**PROVIDED INFORMATION**
━━━━━━

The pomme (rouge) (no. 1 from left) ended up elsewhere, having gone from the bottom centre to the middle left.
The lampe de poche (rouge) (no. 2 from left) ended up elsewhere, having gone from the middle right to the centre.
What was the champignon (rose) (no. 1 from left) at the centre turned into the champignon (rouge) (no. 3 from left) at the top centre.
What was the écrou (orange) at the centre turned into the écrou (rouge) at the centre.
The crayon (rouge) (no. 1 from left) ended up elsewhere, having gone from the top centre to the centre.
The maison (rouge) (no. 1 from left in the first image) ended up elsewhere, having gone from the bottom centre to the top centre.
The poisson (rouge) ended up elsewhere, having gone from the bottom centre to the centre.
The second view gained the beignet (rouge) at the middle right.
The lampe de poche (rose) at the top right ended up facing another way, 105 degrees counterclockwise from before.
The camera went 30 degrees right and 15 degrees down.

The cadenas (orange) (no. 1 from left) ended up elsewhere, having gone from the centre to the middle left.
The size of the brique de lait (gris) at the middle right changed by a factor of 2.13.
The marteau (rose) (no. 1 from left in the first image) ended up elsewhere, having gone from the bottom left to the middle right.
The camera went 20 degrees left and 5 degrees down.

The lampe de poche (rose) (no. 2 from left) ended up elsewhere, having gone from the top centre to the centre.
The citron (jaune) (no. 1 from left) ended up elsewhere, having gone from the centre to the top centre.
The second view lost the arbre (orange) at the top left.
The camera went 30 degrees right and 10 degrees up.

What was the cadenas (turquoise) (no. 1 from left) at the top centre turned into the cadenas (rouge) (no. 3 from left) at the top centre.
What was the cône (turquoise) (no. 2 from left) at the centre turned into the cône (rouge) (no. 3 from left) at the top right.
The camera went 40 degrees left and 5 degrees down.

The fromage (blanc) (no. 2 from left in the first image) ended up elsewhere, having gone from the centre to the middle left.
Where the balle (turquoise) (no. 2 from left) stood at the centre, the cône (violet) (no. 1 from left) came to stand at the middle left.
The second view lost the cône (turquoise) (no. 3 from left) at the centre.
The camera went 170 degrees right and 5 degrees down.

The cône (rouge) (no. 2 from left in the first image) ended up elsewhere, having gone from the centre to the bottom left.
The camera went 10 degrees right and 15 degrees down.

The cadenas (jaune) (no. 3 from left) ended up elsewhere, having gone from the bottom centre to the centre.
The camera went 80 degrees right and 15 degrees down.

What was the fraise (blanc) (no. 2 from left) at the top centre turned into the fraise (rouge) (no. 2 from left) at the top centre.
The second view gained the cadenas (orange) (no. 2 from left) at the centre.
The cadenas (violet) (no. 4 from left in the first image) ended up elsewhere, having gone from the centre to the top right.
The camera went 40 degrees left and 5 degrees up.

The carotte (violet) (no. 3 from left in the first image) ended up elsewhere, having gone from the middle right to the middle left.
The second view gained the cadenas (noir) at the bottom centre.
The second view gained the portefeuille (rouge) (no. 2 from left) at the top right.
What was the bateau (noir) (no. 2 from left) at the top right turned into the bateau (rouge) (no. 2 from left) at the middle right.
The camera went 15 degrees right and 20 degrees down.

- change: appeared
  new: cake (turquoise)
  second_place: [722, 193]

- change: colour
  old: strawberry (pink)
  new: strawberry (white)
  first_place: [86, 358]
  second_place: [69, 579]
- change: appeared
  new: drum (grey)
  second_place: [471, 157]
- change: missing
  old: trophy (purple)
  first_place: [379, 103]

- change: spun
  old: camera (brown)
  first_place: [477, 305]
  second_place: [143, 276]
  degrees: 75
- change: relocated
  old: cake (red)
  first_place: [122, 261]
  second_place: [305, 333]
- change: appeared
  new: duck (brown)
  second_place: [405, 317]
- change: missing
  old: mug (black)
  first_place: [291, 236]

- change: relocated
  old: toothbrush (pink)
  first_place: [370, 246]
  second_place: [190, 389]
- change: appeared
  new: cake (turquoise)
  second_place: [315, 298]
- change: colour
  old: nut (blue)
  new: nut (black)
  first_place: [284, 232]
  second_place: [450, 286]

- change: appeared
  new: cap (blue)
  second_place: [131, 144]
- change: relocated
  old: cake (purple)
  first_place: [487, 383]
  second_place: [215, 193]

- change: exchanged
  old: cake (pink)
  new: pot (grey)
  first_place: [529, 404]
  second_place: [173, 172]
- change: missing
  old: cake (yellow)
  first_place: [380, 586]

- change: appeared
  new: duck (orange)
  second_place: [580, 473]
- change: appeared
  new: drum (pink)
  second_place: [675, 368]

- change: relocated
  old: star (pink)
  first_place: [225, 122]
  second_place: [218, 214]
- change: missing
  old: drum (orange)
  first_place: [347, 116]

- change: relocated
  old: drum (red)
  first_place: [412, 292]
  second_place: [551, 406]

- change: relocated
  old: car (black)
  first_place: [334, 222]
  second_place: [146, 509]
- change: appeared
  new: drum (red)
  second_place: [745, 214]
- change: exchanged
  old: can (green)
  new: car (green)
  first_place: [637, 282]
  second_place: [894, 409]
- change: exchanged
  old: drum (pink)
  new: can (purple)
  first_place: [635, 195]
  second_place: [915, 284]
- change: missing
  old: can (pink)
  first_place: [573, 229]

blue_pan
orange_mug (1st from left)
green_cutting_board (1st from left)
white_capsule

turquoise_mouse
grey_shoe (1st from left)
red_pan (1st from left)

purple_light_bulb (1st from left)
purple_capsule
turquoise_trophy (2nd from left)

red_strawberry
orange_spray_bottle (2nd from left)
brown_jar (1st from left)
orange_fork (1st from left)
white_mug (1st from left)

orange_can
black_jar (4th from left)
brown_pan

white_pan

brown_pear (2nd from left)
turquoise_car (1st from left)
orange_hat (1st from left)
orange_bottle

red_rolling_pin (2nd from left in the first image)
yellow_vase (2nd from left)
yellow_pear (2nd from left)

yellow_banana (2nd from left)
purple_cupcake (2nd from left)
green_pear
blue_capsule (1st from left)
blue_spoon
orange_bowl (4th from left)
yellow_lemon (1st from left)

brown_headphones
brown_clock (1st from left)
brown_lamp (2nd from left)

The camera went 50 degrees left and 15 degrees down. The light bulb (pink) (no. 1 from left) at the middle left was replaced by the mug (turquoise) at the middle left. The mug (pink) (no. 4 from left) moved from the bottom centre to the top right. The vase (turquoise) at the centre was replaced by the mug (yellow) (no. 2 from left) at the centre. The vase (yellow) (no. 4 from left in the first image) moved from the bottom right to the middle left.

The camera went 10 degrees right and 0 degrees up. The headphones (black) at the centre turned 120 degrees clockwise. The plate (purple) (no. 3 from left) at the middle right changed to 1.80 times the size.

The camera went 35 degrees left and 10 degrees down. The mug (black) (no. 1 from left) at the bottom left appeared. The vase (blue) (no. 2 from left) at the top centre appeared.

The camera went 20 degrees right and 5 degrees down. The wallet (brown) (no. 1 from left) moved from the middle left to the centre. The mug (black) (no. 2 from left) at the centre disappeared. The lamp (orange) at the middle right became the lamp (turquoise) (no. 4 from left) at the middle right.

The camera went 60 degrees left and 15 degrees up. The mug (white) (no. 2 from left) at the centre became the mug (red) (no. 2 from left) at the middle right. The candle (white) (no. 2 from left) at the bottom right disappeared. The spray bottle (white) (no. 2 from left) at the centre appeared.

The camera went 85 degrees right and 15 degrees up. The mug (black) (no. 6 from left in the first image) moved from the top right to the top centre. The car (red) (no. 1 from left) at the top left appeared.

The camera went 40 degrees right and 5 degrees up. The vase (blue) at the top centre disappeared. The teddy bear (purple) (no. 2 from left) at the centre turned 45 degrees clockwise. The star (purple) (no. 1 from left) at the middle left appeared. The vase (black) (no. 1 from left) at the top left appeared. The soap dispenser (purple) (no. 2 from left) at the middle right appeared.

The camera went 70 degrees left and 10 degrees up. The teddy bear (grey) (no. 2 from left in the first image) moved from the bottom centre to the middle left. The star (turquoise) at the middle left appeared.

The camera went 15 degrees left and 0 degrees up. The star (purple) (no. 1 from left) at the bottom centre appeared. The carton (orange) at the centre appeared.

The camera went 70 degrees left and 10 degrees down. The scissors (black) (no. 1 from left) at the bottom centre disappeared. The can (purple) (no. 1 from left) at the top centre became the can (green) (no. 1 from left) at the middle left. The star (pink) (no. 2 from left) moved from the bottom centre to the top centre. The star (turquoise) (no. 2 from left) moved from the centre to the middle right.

━━━━━━

**EXERCISE GOAL**
Write out exactly the lines that fall from the line with "The poisson (rouge)" to the line with "The lampe de poche (rose) at" in the records above, keeping both ends.

**ANSWER TO THE PROBLEM**
The poisson (rouge) ended up elsewhere, having gone from the bottom centre to the centre.
The second view gained the beignet (rouge) at the middle right.
The lampe de poche (rose) at the top right ended up facing another way, 105 degrees counterclockwise from before.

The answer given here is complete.